-- Exercise data follows --

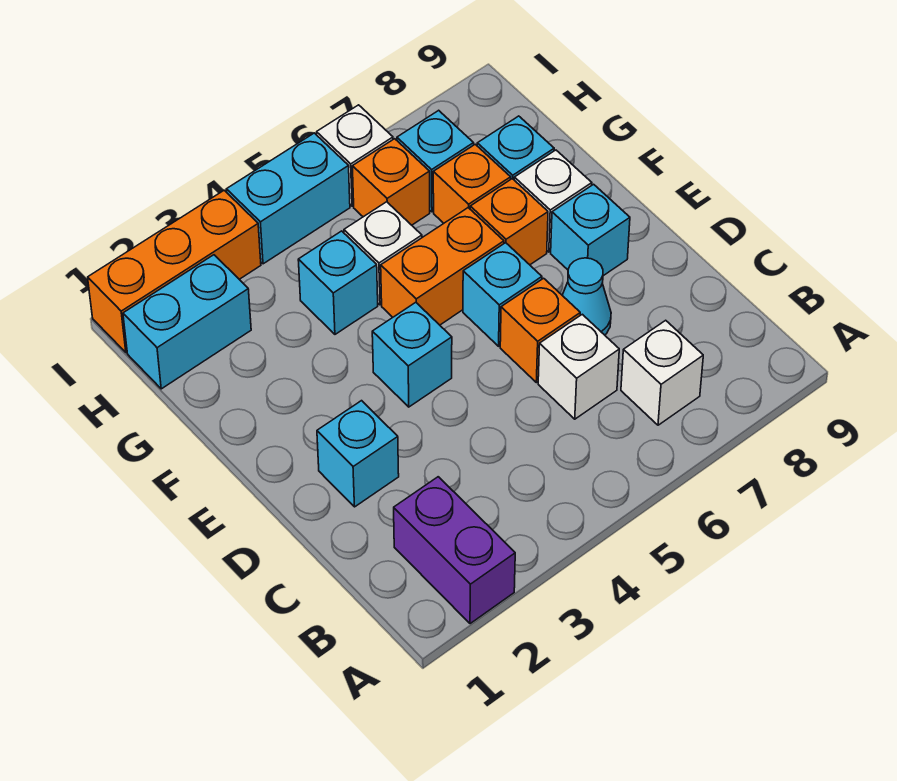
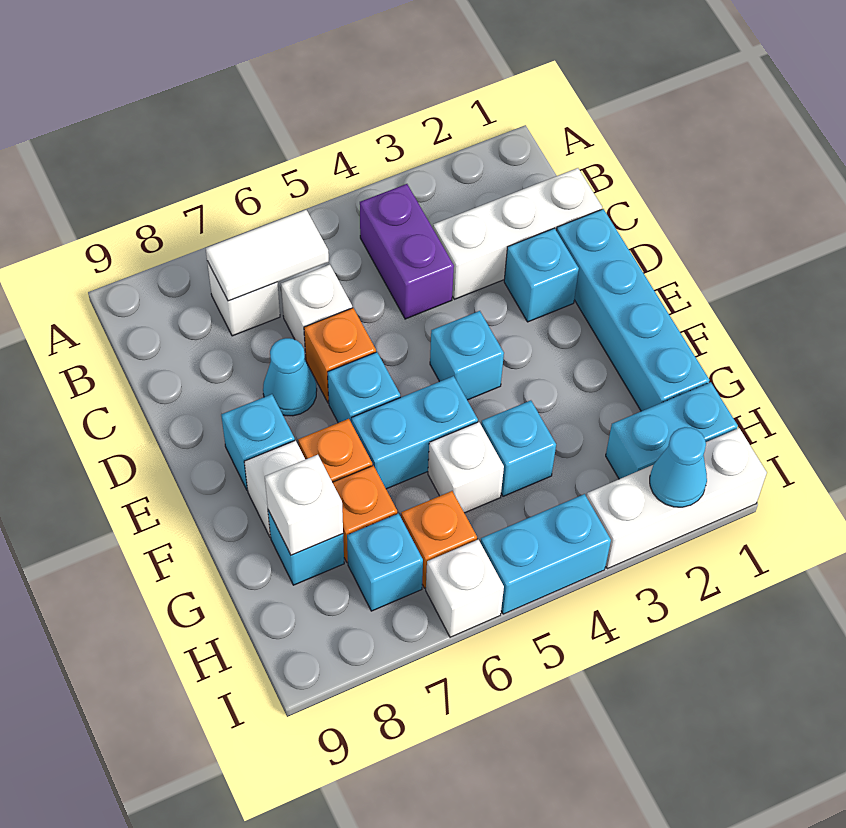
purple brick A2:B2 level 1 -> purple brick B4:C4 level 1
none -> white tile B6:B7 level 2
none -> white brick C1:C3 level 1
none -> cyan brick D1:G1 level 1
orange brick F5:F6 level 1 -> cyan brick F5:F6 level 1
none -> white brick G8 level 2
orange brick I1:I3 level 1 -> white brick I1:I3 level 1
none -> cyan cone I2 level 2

-- Exercise data concluded --
-- Exercise data follows --

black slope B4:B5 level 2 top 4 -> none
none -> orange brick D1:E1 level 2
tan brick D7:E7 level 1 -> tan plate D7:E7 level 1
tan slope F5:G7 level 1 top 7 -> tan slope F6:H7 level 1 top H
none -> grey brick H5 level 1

-- Exercise data concluded --

Directions for this task: Where the listing above reaches the line that contains "purple brick A2:B2", start retyping, and finish with the line that contains "none -> cyan cone I2 level 2"; reproduce those lines exactly and no others.

Solution to the exercise:
purple brick A2:B2 level 1 -> purple brick B4:C4 level 1
none -> white tile B6:B7 level 2
none -> white brick C1:C3 level 1
none -> cyan brick D1:G1 level 1
orange brick F5:F6 level 1 -> cyan brick F5:F6 level 1
none -> white brick G8 level 2
orange brick I1:I3 level 1 -> white brick I1:I3 level 1
none -> cyan cone I2 level 2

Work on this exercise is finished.